*Brief*. Copy out the lines beginning with the one that contains "tan brick B7 level 3 -> tan tile B7 level 3" and ending with the last line below, exactly as they stand. Pictures are not copied.
(Data for analysis begins)
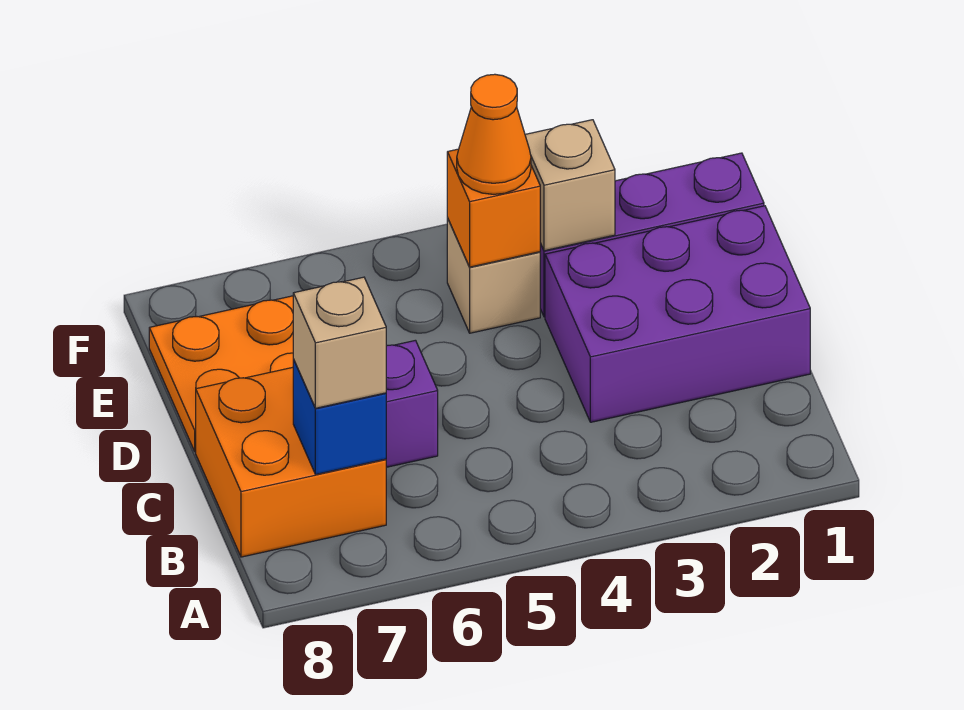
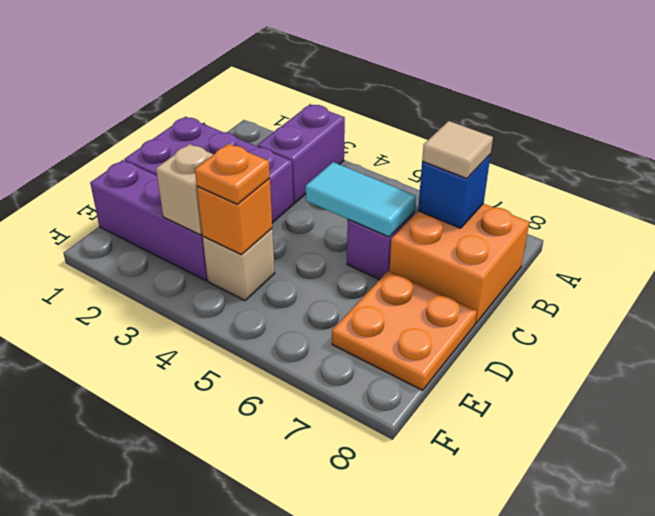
none -> purple brick A3:B3 level 1
tan brick B7 level 3 -> tan tile B7 level 3
none -> cyan tile C5:C6 level 2
orange cone E4 level 3 -> orange plate E4 level 3

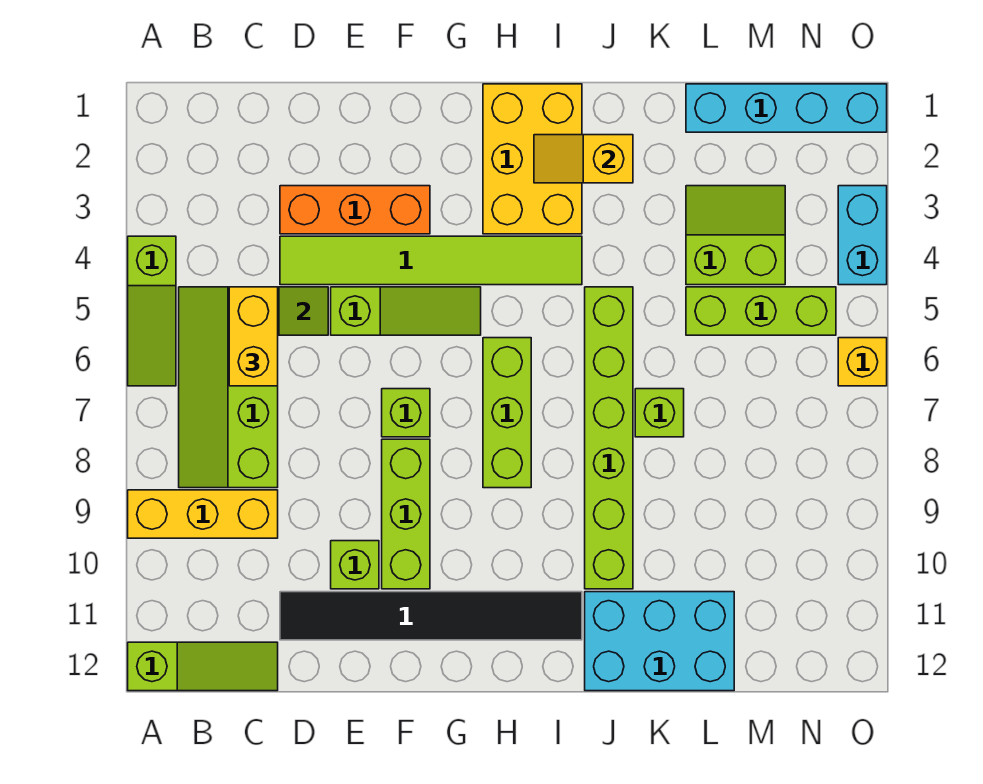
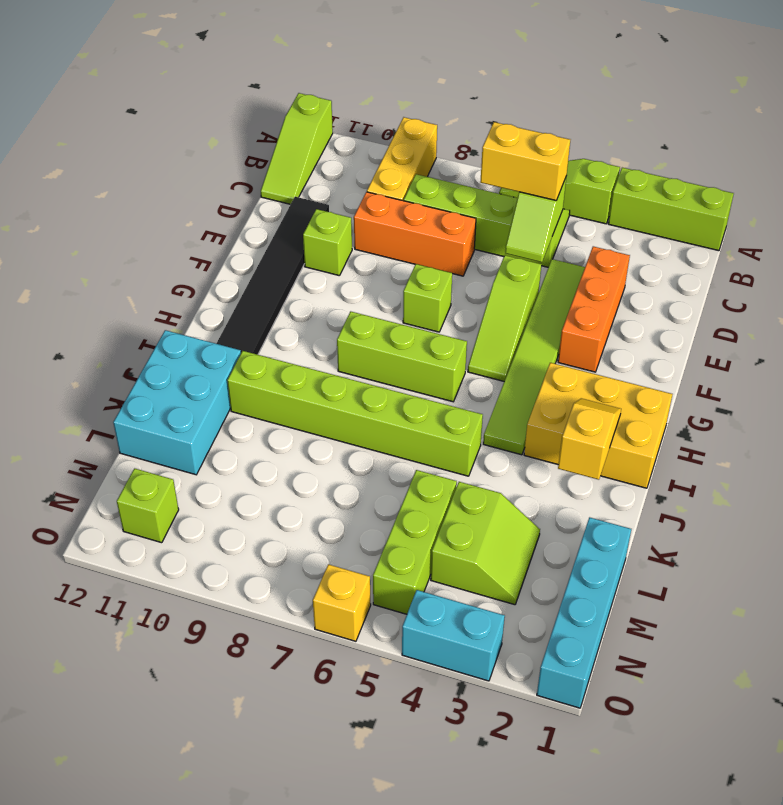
none -> orange brick D7:D9 level 1
lime brick F8:F10 level 1 -> lime brick A1:A3 level 1
lime brick K7 level 1 -> lime brick N11 level 1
(Data for analysis ends)
*Reply*.
tan brick B7 level 3 -> tan tile B7 level 3
none -> cyan tile C5:C6 level 2
orange cone E4 level 3 -> orange plate E4 level 3

none -> orange brick D7:D9 level 1
lime brick F8:F10 level 1 -> lime brick A1:A3 level 1
lime brick K7 level 1 -> lime brick N11 level 1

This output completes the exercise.